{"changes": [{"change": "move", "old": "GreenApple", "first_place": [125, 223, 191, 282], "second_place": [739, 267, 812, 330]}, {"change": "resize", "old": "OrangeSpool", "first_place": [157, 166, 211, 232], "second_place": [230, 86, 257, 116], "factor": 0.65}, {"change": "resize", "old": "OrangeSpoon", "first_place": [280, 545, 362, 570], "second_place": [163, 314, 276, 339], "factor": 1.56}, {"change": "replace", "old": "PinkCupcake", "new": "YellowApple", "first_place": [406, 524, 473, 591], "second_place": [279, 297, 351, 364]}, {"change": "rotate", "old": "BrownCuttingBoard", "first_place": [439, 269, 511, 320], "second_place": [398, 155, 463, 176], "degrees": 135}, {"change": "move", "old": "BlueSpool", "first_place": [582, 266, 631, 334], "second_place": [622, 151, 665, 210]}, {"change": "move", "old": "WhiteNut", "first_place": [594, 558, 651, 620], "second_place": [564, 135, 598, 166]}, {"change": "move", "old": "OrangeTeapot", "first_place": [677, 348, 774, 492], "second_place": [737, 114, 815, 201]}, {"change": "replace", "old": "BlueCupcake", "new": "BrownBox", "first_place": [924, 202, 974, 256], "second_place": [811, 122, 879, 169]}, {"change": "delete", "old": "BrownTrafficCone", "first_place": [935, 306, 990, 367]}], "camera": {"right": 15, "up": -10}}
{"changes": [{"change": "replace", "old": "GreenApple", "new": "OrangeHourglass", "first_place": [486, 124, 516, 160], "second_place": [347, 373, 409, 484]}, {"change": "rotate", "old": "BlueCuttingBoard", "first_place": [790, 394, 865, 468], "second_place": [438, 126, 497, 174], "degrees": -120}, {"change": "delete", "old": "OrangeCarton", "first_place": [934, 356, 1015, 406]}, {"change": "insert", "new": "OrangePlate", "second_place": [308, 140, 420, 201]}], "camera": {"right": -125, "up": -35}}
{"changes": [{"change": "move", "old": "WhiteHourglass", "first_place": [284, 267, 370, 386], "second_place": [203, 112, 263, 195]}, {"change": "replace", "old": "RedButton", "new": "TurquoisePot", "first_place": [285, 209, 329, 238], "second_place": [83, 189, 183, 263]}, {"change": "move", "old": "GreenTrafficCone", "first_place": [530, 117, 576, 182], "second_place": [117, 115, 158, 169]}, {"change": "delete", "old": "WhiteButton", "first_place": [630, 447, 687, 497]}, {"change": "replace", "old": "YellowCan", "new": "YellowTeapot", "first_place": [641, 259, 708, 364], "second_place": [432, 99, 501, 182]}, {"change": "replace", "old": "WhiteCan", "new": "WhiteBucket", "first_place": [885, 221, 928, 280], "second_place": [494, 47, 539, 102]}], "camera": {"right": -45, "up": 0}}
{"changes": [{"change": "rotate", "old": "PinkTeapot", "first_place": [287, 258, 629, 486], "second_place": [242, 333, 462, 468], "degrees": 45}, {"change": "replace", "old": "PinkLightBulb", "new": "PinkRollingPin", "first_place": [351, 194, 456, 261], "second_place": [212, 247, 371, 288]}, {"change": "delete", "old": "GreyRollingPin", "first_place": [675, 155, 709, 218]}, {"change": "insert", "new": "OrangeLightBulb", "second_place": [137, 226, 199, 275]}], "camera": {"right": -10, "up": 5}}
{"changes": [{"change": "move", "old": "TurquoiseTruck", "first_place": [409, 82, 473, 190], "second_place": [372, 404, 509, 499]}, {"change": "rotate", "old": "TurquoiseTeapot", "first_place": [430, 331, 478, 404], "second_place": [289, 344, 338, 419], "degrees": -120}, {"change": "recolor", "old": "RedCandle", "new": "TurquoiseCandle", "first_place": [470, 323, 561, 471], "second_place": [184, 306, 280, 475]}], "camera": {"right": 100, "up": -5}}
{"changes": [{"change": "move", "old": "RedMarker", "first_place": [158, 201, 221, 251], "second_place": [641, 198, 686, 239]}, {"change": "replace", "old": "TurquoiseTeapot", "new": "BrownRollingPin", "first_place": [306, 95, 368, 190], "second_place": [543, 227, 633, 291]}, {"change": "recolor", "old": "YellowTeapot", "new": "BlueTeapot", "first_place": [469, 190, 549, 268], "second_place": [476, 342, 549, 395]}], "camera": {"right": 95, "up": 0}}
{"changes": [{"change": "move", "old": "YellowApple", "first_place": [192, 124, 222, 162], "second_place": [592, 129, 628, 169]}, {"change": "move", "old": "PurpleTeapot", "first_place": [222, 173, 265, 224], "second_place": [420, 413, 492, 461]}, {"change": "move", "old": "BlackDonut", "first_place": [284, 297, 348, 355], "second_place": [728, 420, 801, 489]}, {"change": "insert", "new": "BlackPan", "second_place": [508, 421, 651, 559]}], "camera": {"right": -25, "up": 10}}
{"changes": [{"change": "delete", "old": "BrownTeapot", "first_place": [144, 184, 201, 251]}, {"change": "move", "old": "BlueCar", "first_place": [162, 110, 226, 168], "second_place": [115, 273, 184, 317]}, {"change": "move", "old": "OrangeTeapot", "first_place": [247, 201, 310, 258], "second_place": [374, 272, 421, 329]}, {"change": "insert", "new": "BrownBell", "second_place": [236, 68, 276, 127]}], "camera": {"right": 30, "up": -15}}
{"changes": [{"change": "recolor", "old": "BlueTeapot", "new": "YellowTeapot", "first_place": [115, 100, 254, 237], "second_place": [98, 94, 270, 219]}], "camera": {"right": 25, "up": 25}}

==========

TASK PROMPT: Restate the data above in full, keeping every word as it is.

RESULT FOR THIS TASK:
{"changes": [{"change": "move", "old": "GreenApple", "first_place": [125, 223, 191, 282], "second_place": [739, 267, 812, 330]}, {"change": "resize", "old": "OrangeSpool", "first_place": [157, 166, 211, 232], "second_place": [230, 86, 257, 116], "factor": 0.65}, {"change": "resize", "old": "OrangeSpoon", "first_place": [280, 545, 362, 570], "second_place": [163, 314, 276, 339], "factor": 1.56}, {"change": "replace", "old": "PinkCupcake", "new": "YellowApple", "first_place": [406, 524, 473, 591], "second_place": [279, 297, 351, 364]}, {"change": "rotate", "old": "BrownCuttingBoard", "first_place": [439, 269, 511, 320], "second_place": [398, 155, 463, 176], "degrees": 135}, {"change": "move", "old": "BlueSpool", "first_place": [582, 266, 631, 334], "second_place": [622, 151, 665, 210]}, {"change": "move", "old": "WhiteNut", "first_place": [594, 558, 651, 620], "second_place": [564, 135, 598, 166]}, {"change": "move", "old": "OrangeTeapot", "first_place": [677, 348, 774, 492], "second_place": [737, 114, 815, 201]}, {"change": "replace", "old": "BlueCupcake", "new": "BrownBox", "first_place": [924, 202, 974, 256], "second_place": [811, 122, 879, 169]}, {"change": "delete", "old": "BrownTrafficCone", "first_place": [935, 306, 990, 367]}], "camera": {"right": 15, "up": -10}}
{"changes": [{"change": "replace", "old": "GreenApple", "new": "OrangeHourglass", "first_place": [486, 124, 516, 160], "second_place": [347, 373, 409, 484]}, {"change": "rotate", "old": "BlueCuttingBoard", "first_place": [790, 394, 865, 468], "second_place": [438, 126, 497, 174], "degrees": -120}, {"change": "delete", "old": "OrangeCarton", "first_place": [934, 356, 1015, 406]}, {"change": "insert", "new": "OrangePlate", "second_place": [308, 140, 420, 201]}], "camera": {"right": -125, "up": -35}}
{"changes": [{"change": "move", "old": "WhiteHourglass", "first_place": [284, 267, 370, 386], "second_place": [203, 112, 263, 195]}, {"change": "replace", "old": "RedButton", "new": "TurquoisePot", "first_place": [285, 209, 329, 238], "second_place": [83, 189, 183, 263]}, {"change": "move", "old": "GreenTrafficCone", "first_place": [530, 117, 576, 182], "second_place": [117, 115, 158, 169]}, {"change": "delete", "old": "WhiteButton", "first_place": [630, 447, 687, 497]}, {"change": "replace", "old": "YellowCan", "new": "YellowTeapot", "first_place": [641, 259, 708, 364], "second_place": [432, 99, 501, 182]}, {"change": "replace", "old": "WhiteCan", "new": "WhiteBucket", "first_place": [885, 221, 928, 280], "second_place": [494, 47, 539, 102]}], "camera": {"right": -45, "up": 0}}
{"changes": [{"change": "rotate", "old": "PinkTeapot", "first_place": [287, 258, 629, 486], "second_place": [242, 333, 462, 468], "degrees": 45}, {"change": "replace", "old": "PinkLightBulb", "new": "PinkRollingPin", "first_place": [351, 194, 456, 261], "second_place": [212, 247, 371, 288]}, {"change": "delete", "old": "GreyRollingPin", "first_place": [675, 155, 709, 218]}, {"change": "insert", "new": "OrangeLightBulb", "second_place": [137, 226, 199, 275]}], "camera": {"right": -10, "up": 5}}
{"changes": [{"change": "move", "old": "TurquoiseTruck", "first_place": [409, 82, 473, 190], "second_place": [372, 404, 509, 499]}, {"change": "rotate", "old": "TurquoiseTeapot", "first_place": [430, 331, 478, 404], "second_place": [289, 344, 338, 419], "degrees": -120}, {"change": "recolor", "old": "RedCandle", "new": "TurquoiseCandle", "first_place": [470, 323, 561, 471], "second_place": [184, 306, 280, 475]}], "camera": {"right": 100, "up": -5}}
{"changes": [{"change": "move", "old": "RedMarker", "first_place": [158, 201, 221, 251], "second_place": [641, 198, 686, 239]}, {"change": "replace", "old": "TurquoiseTeapot", "new": "BrownRollingPin", "first_place": [306, 95, 368, 190], "second_place": [543, 227, 633, 291]}, {"change": "recolor", "old": "YellowTeapot", "new": "BlueTeapot", "first_place": [469, 190, 549, 268], "second_place": [476, 342, 549, 395]}], "camera": {"right": 95, "up": 0}}
{"changes": [{"change": "move", "old": "YellowApple", "first_place": [192, 124, 222, 162], "second_place": [592, 129, 628, 169]}, {"change": "move", "old": "PurpleTeapot", "first_place": [222, 173, 265, 224], "second_place": [420, 413, 492, 461]}, {"change": "move", "old": "BlackDonut", "first_place": [284, 297, 348, 355], "second_place": [728, 420, 801, 489]}, {"change": "insert", "new": "BlackPan", "second_place": [508, 421, 651, 559]}], "camera": {"right": -25, "up": 10}}
{"changes": [{"change": "delete", "old": "BrownTeapot", "first_place": [144, 184, 201, 251]}, {"change": "move", "old": "BlueCar", "first_place": [162, 110, 226, 168], "second_place": [115, 273, 184, 317]}, {"change": "move", "old": "OrangeTeapot", "first_place": [247, 201, 310, 258], "second_place": [374, 272, 421, 329]}, {"change": "insert", "new": "BrownBell", "second_place": [236, 68, 276, 127]}], "camera": {"right": 30, "up": -15}}
{"changes": [{"change": "recolor", "old": "BlueTeapot", "new": "YellowTeapot", "first_place": [115, 100, 254, 237], "second_place": [98, 94, 270, 219]}], "camera": {"right": 25, "up": 25}}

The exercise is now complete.